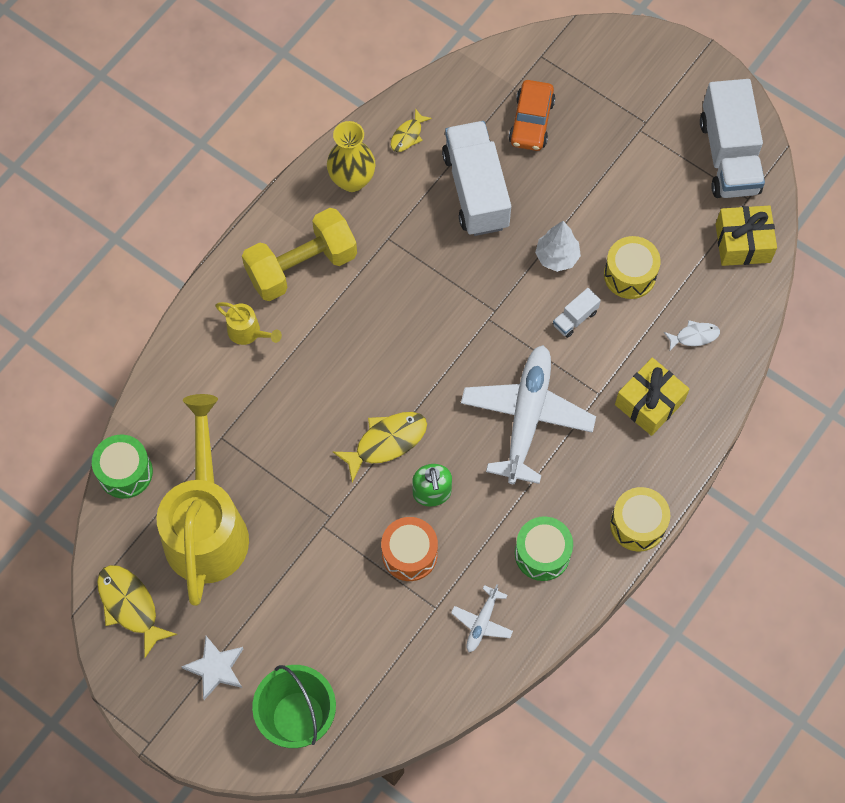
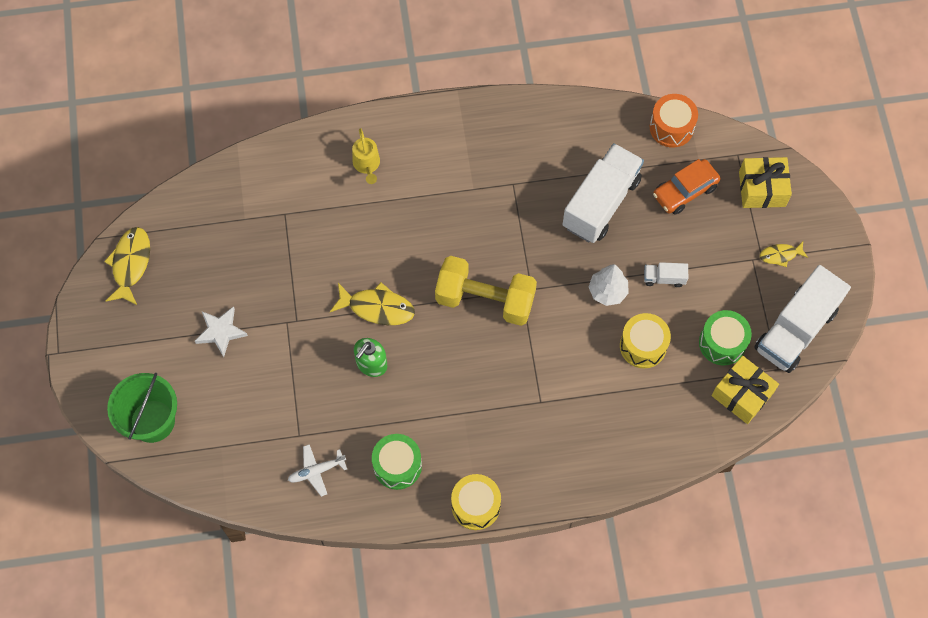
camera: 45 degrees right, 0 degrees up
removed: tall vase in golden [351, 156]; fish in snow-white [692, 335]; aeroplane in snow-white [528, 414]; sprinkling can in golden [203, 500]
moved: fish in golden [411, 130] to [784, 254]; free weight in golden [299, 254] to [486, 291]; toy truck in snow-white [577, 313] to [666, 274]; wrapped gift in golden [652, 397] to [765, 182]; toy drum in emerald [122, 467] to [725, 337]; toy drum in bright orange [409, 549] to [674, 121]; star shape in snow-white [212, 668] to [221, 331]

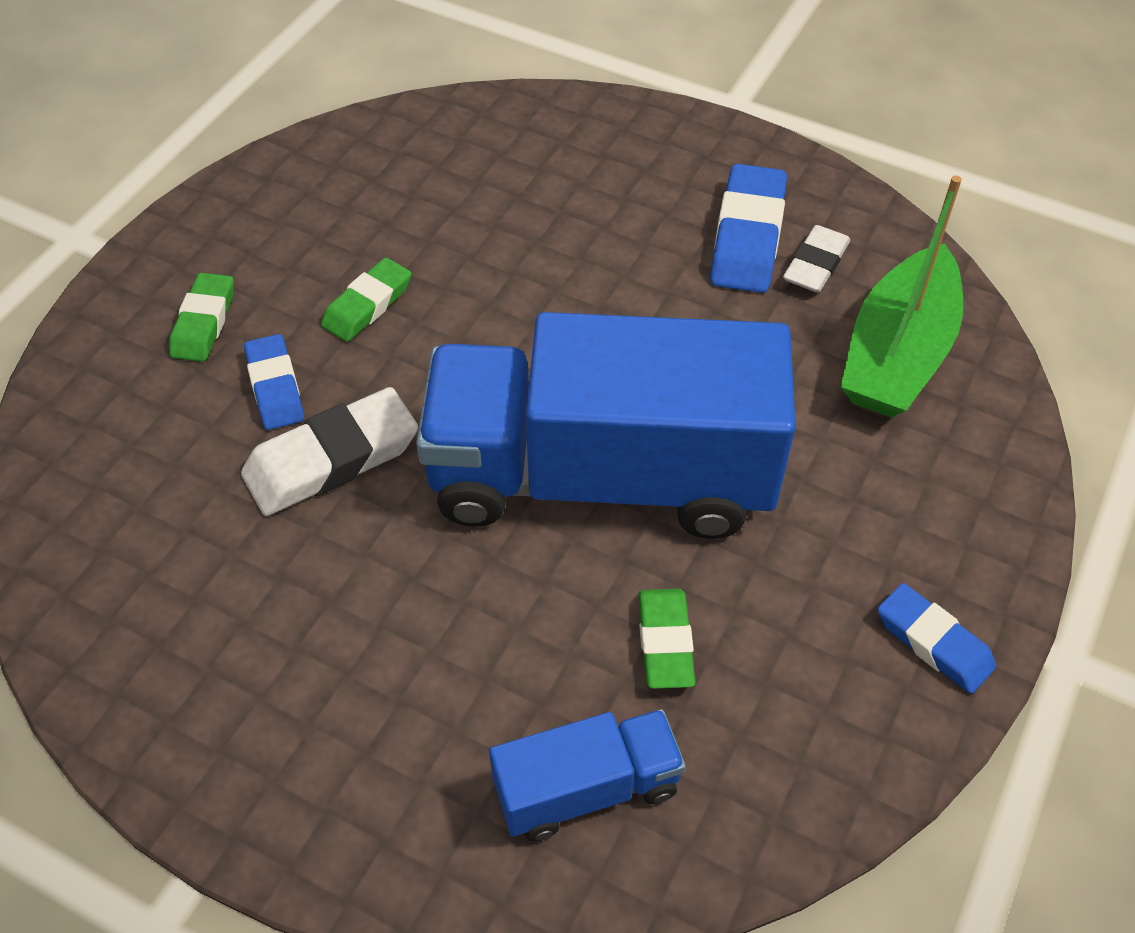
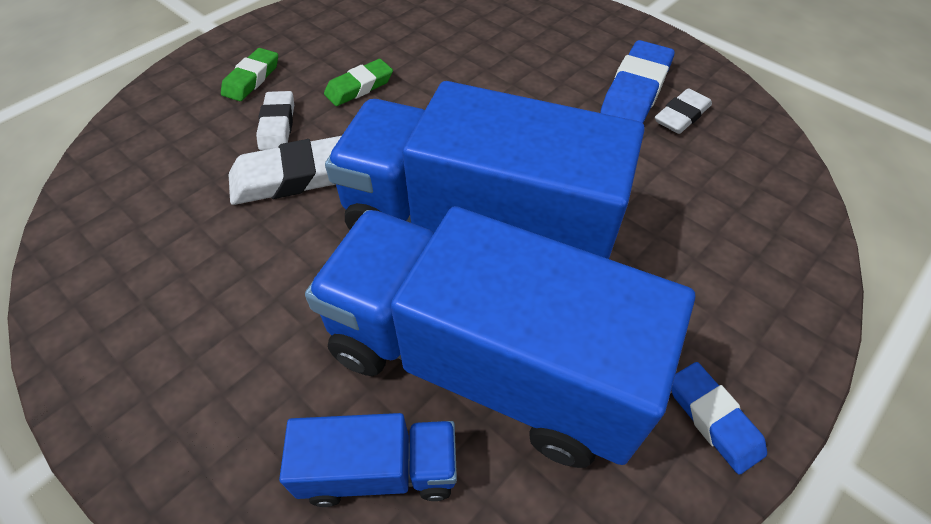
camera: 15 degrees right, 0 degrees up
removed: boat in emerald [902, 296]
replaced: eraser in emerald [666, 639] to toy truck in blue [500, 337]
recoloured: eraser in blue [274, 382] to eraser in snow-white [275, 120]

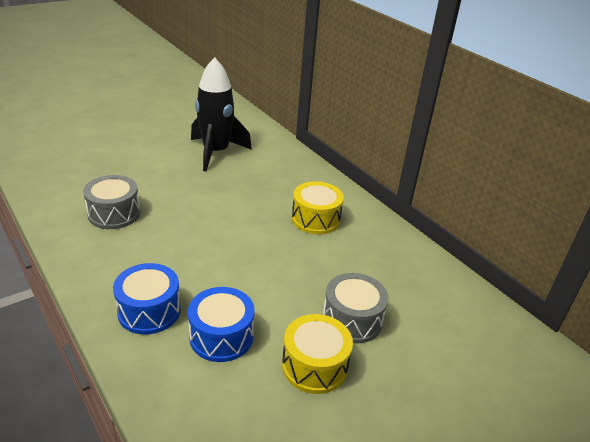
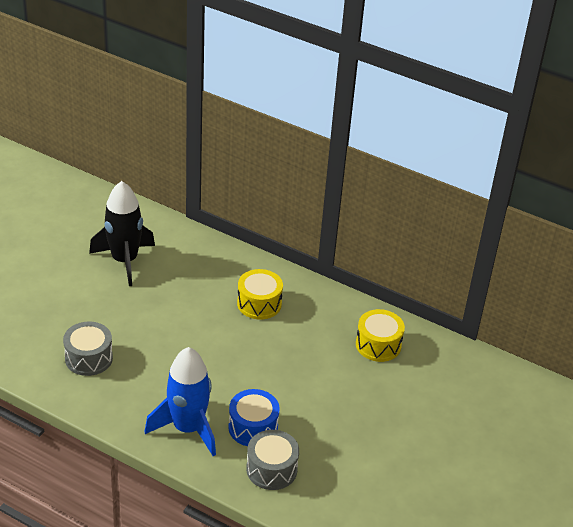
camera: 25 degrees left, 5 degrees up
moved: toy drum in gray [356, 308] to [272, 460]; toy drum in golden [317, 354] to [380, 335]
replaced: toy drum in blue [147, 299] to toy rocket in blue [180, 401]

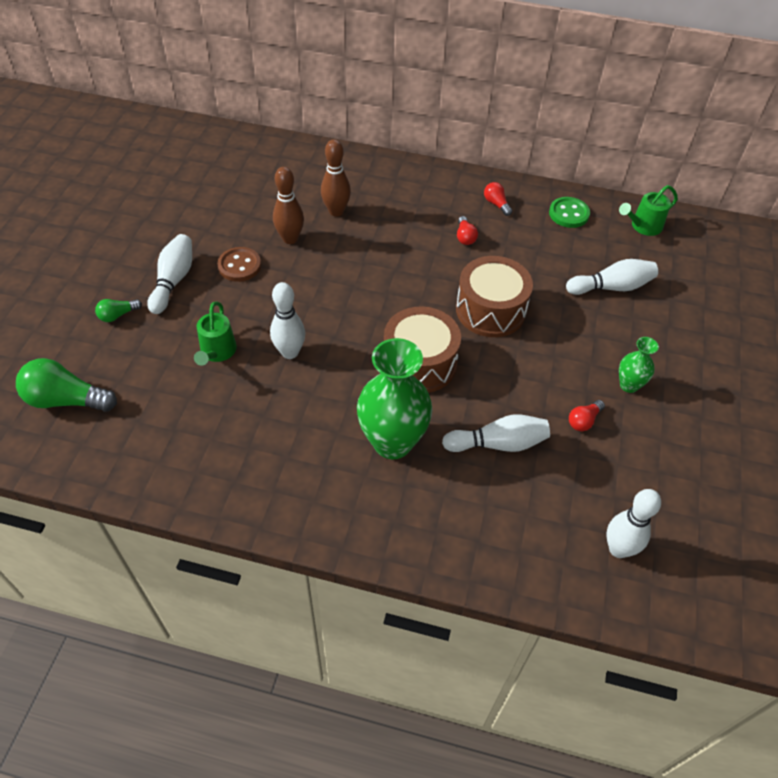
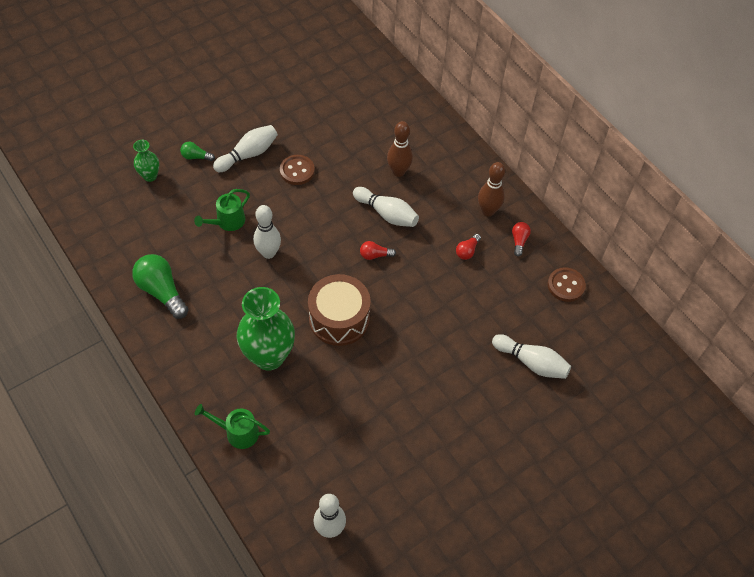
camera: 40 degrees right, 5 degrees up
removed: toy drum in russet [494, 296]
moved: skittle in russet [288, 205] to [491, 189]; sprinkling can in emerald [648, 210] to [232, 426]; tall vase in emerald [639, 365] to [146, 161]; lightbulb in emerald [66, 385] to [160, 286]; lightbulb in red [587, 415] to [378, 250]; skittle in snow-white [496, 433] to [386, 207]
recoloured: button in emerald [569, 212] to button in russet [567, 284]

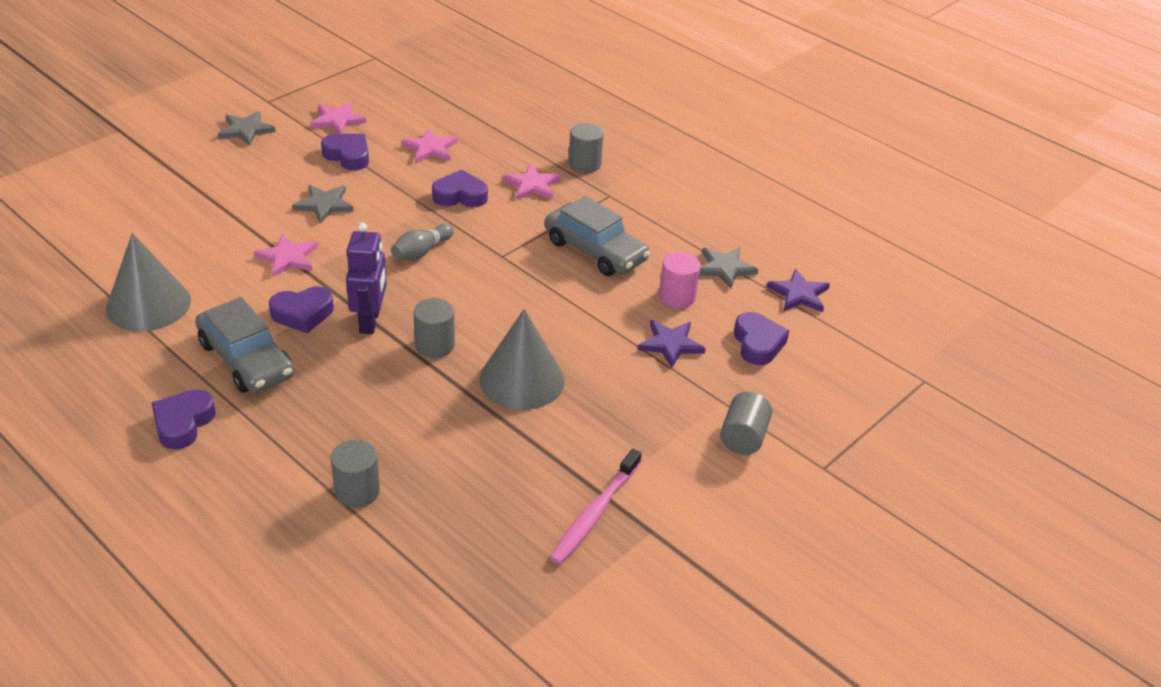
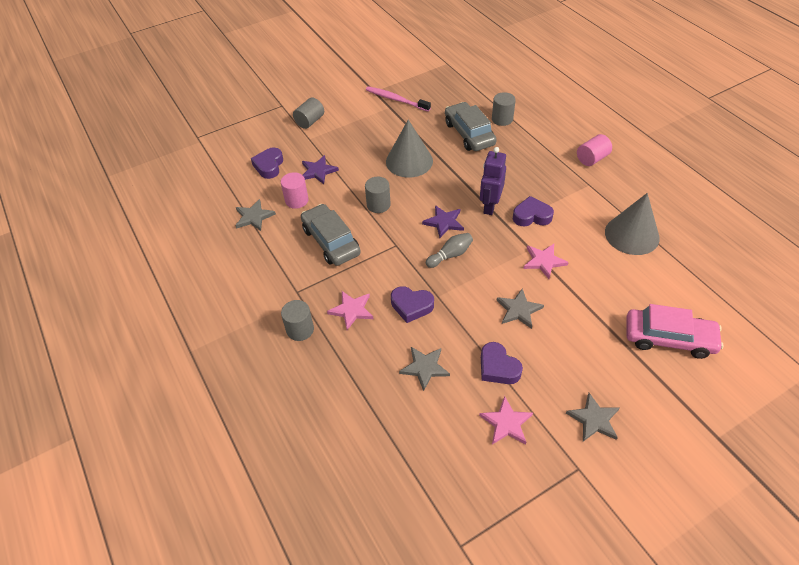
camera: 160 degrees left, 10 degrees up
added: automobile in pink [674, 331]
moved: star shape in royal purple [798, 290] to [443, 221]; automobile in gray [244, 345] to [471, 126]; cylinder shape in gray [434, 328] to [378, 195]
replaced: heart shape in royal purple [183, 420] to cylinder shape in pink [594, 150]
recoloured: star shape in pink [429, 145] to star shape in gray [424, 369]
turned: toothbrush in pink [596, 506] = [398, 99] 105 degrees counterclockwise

-- -- --

Your task
Copy exactly, and only, the lines from the first entry through the line holding "removed: tall vase", both ends included, leaving out every picture.

Reply to the task
camera: 45 degrees right, 0 degrees up
removed: tall vase in golden [351, 156]; fish in snow-white [692, 335]; aeroplane in snow-white [528, 414]; sprinkling can in golden [203, 500]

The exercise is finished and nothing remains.